_TO DO_. Each line of the data below that contains "blue" must be copied.

_RECORDS SUPPLIED_.
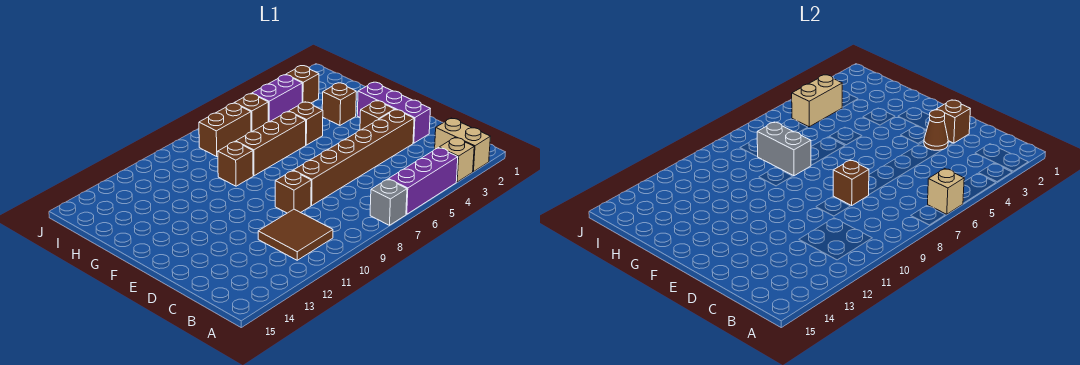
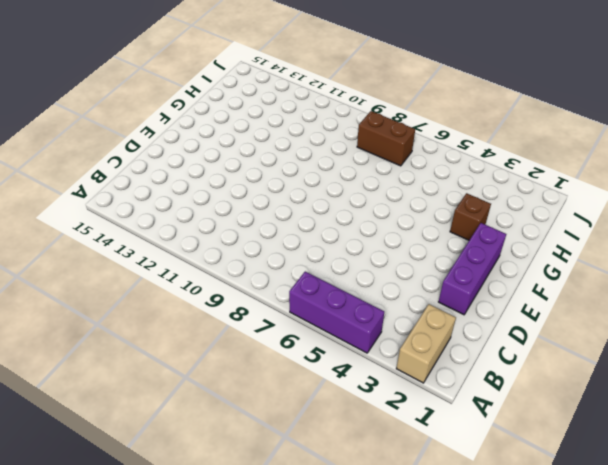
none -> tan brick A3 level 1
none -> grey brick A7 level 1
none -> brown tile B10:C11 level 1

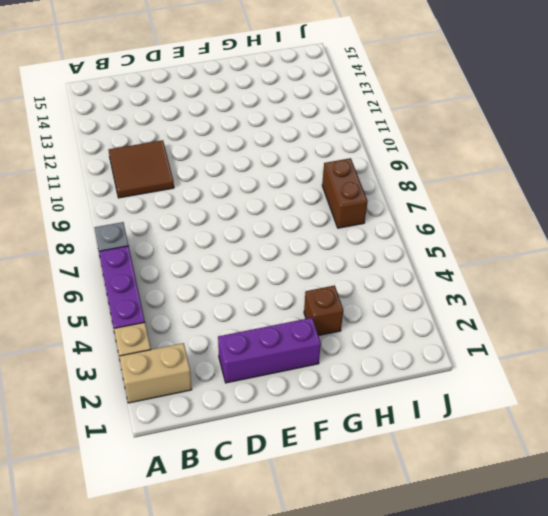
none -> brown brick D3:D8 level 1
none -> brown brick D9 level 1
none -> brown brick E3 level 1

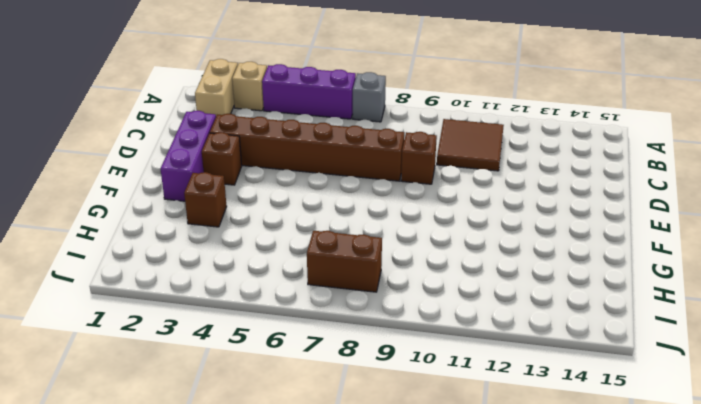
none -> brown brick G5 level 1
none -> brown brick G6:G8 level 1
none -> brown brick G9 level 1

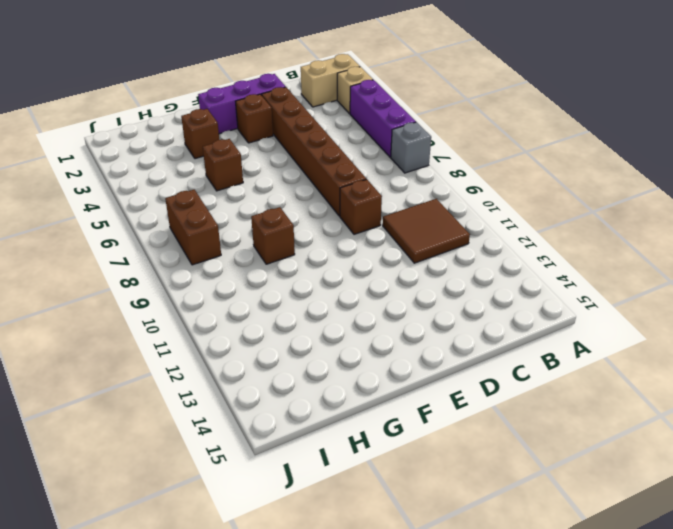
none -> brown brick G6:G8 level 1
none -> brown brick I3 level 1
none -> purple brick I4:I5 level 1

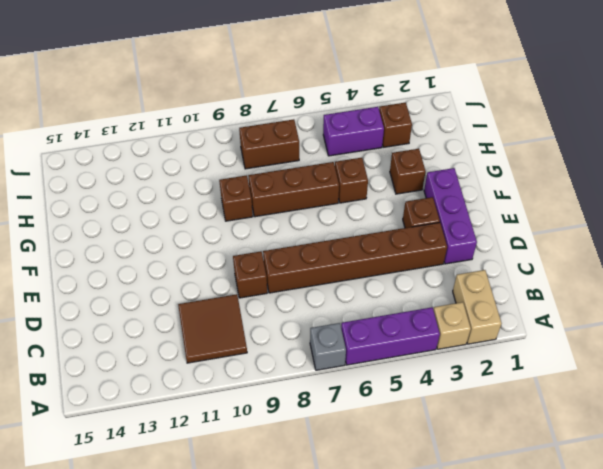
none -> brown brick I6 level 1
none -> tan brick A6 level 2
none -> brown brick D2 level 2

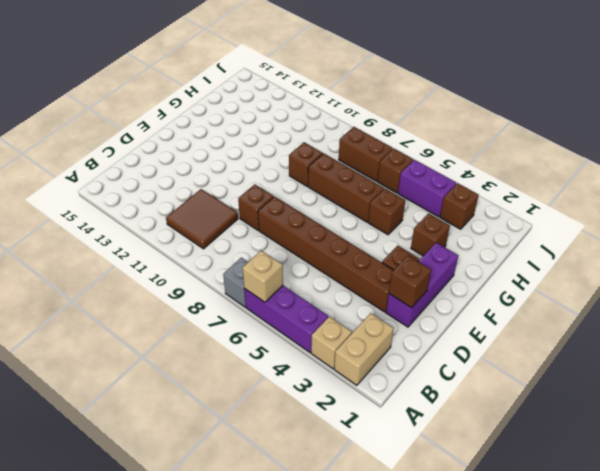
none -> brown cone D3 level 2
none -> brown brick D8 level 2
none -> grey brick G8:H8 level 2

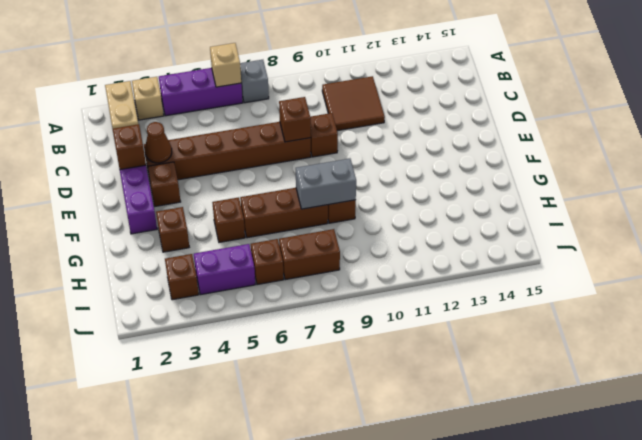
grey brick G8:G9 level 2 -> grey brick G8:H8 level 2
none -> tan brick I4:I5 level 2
---
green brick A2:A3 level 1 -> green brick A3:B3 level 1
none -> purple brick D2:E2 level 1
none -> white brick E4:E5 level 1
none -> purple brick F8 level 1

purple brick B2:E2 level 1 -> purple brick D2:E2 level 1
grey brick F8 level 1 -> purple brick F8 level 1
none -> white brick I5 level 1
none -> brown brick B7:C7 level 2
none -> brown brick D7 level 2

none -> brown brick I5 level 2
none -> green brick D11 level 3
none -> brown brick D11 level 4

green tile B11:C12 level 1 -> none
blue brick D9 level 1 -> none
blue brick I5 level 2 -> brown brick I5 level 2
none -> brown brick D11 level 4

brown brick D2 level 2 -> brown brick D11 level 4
--
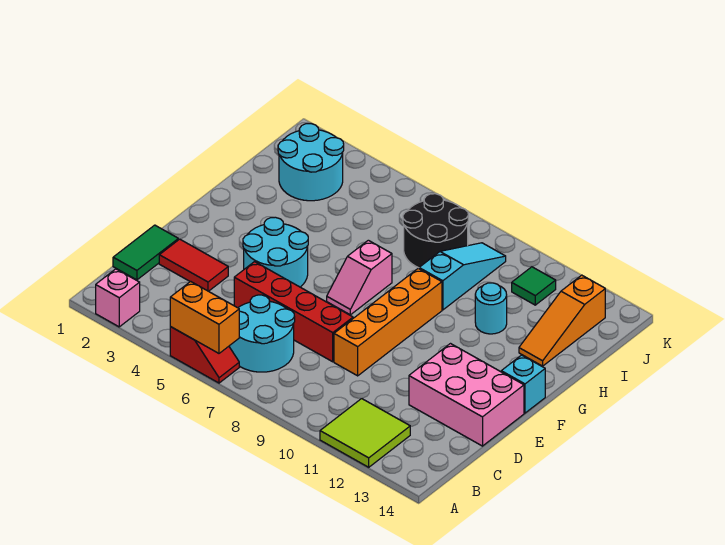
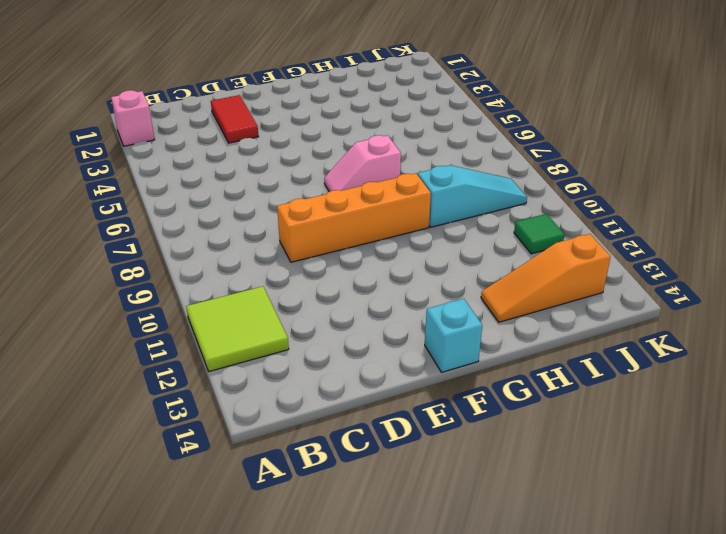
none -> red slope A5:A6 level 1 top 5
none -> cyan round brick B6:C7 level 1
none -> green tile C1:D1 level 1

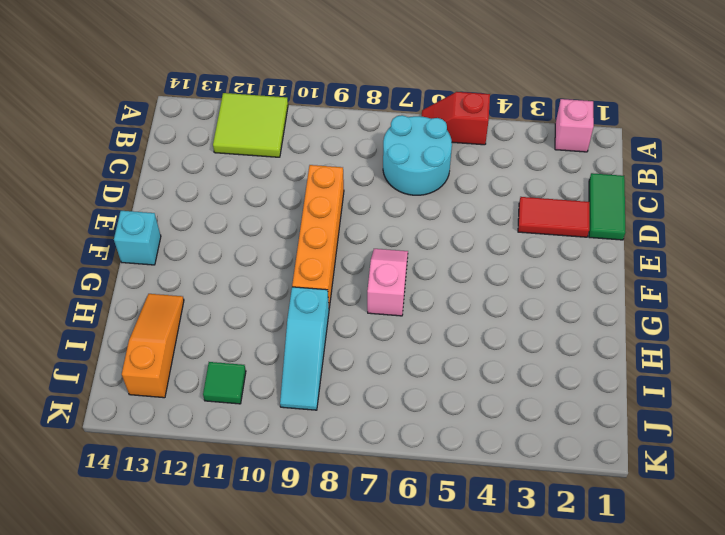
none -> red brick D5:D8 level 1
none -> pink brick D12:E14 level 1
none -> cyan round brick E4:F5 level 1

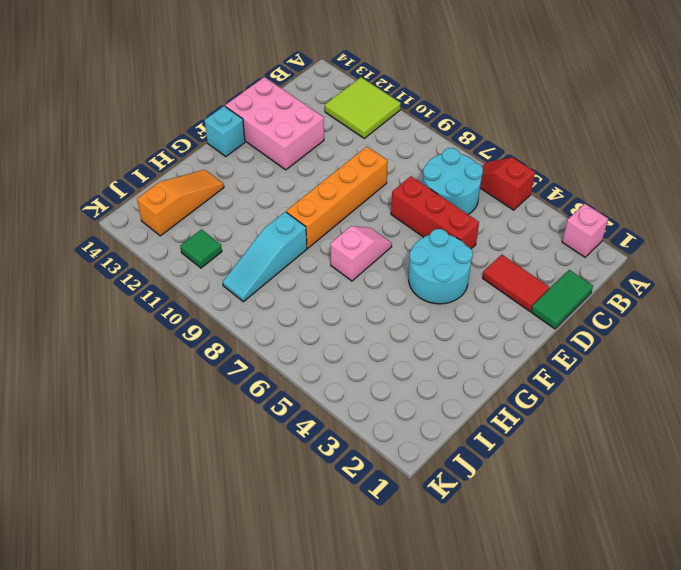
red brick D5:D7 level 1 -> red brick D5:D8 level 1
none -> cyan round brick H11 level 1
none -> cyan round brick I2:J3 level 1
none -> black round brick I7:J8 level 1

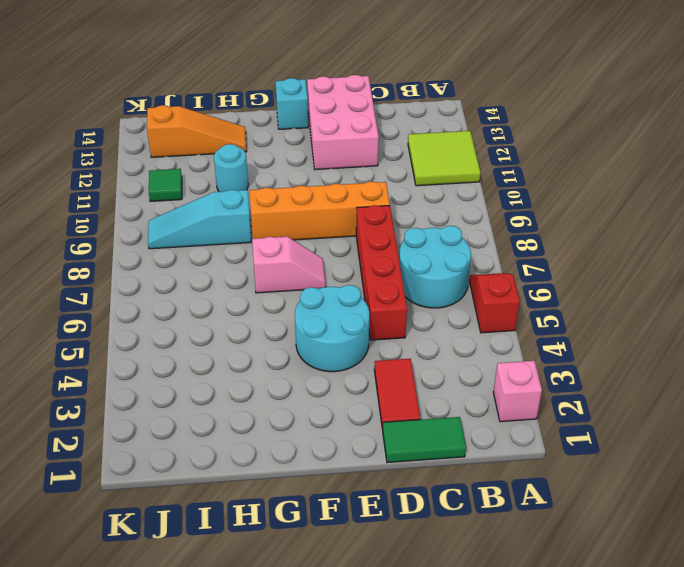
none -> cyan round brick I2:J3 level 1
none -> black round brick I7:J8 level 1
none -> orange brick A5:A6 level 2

_WRITTEN RESPONSE_.
blue brick D9 level 1 -> none
blue brick I5 level 2 -> brown brick I5 level 2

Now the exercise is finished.